Given data Block Start

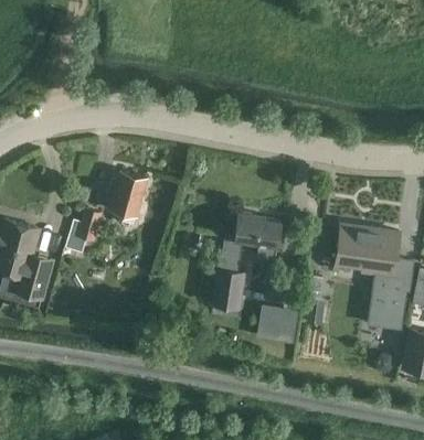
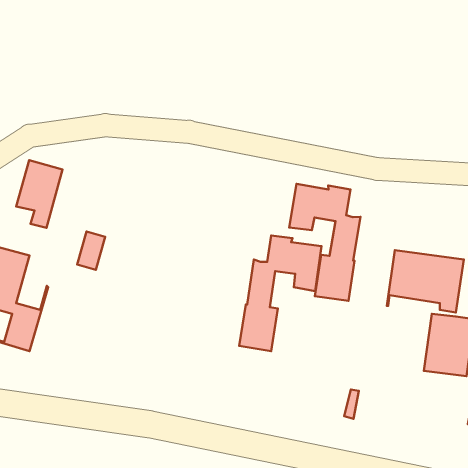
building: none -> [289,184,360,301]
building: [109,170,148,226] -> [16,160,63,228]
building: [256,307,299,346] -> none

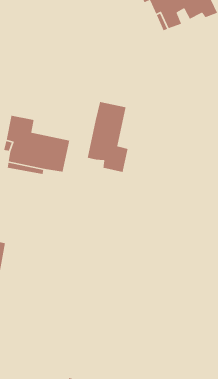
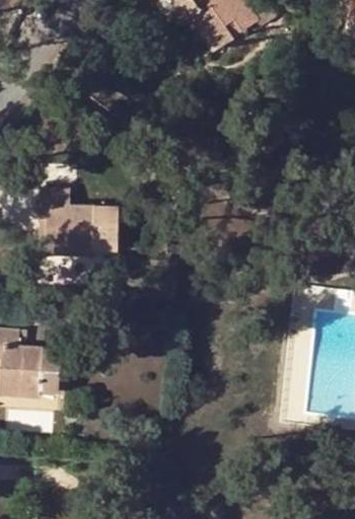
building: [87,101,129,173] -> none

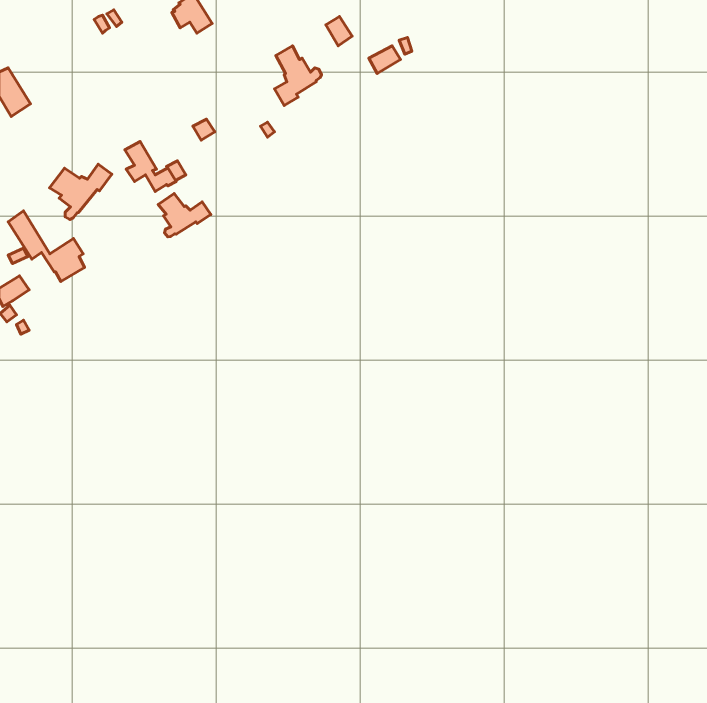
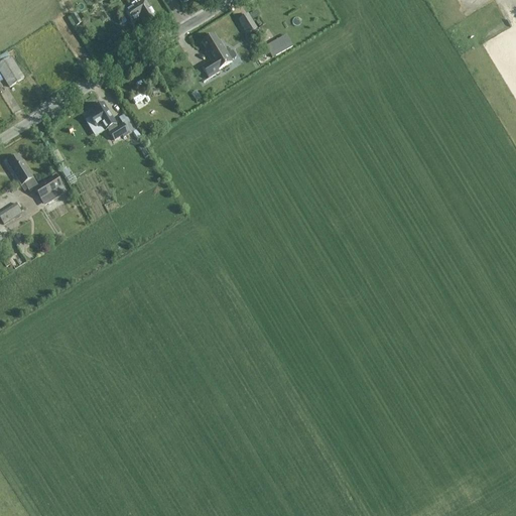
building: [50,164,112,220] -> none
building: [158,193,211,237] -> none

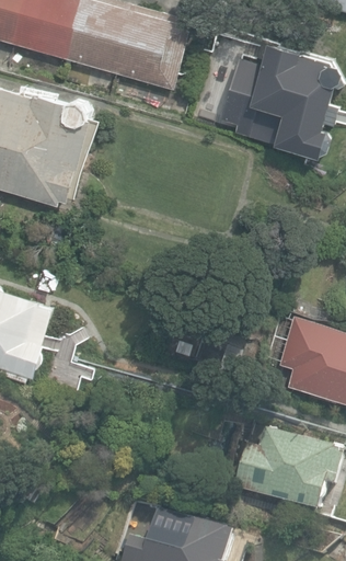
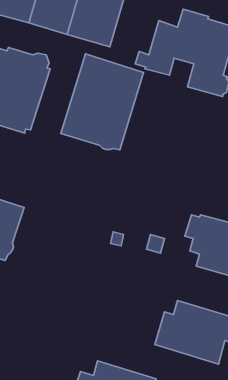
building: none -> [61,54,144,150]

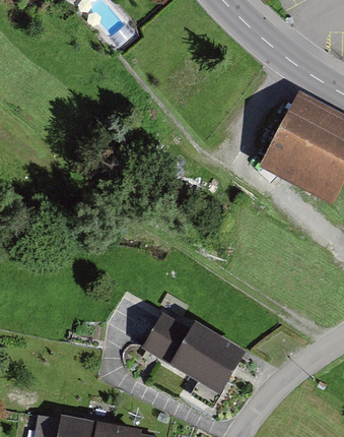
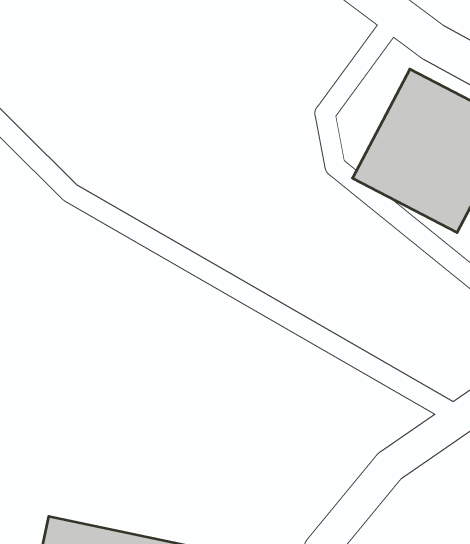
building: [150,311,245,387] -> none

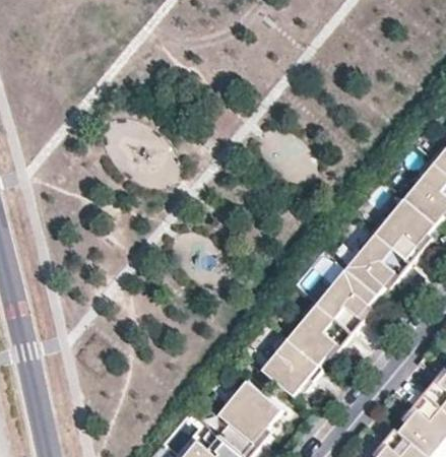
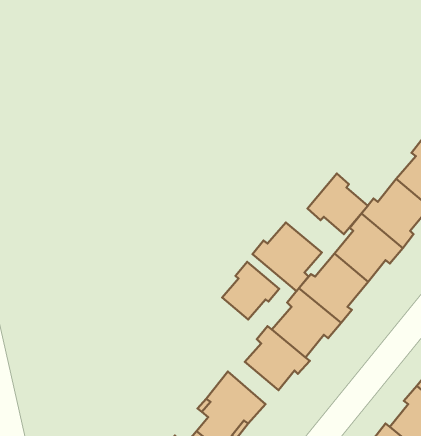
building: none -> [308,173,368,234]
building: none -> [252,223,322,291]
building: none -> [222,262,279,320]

Given data Block End

Work instruction:
Exactly the lines from the one containing "building: none -> [252,223,322,291]" through the end of the records above are to be printed, and no others.

Solution for this exercise:
building: none -> [252,223,322,291]
building: none -> [222,262,279,320]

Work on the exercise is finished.